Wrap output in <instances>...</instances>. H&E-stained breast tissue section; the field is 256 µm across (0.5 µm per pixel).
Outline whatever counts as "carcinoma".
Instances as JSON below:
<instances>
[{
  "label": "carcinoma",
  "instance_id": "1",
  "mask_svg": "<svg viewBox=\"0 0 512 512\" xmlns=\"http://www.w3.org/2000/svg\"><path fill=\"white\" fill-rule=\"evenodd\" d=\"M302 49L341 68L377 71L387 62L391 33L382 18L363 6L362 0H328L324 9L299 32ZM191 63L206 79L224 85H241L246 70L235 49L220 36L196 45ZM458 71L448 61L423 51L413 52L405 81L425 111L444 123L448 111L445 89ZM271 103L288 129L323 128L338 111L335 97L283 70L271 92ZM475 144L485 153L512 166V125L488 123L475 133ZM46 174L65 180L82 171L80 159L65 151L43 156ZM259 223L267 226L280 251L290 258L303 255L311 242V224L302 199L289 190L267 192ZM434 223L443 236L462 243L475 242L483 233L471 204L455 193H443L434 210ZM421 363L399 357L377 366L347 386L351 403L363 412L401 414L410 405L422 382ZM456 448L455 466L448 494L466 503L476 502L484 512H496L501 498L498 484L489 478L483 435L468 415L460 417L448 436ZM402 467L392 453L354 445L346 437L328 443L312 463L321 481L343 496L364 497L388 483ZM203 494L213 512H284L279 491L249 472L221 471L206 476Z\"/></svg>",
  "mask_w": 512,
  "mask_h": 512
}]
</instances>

************

▸ **What you need to do**:
Word for word, extract all the records.

▸ **Output below**:
Wrap output in <instances>...</instances>. H&E-stained breast tissue section; the field is 256 µm across (0.5 µm per pixel).
Outline whatever counts as "carcinoma".
Instances as JSON below:
<instances>
[{
  "label": "carcinoma",
  "instance_id": "1",
  "mask_svg": "<svg viewBox=\"0 0 512 512\" xmlns=\"http://www.w3.org/2000/svg\"><path fill=\"white\" fill-rule=\"evenodd\" d=\"M302 49L341 68L377 71L387 62L391 33L382 18L363 6L362 0H328L324 9L299 32ZM191 63L206 79L224 85H241L246 70L235 49L220 36L196 45ZM458 71L448 61L423 51L413 52L405 81L425 111L444 123L448 111L445 89ZM271 103L288 129L323 128L338 111L335 97L283 70L271 92ZM475 144L485 153L512 166V125L488 123L475 133ZM46 174L65 180L82 171L80 159L65 151L43 156ZM259 223L267 226L280 251L290 258L303 255L311 242V224L302 199L289 190L267 192ZM434 223L443 236L462 243L475 242L483 233L471 204L455 193H443L434 210ZM421 363L399 357L377 366L347 386L351 403L363 412L401 414L410 405L422 382ZM456 448L455 466L448 494L466 503L476 502L484 512H496L501 498L498 484L489 478L483 435L468 415L460 417L448 436ZM402 467L392 453L354 445L346 437L328 443L312 463L321 481L343 496L364 497L388 483ZM203 494L213 512H284L279 491L249 472L221 471L206 476Z\"/></svg>",
  "mask_w": 512,
  "mask_h": 512
}]
</instances>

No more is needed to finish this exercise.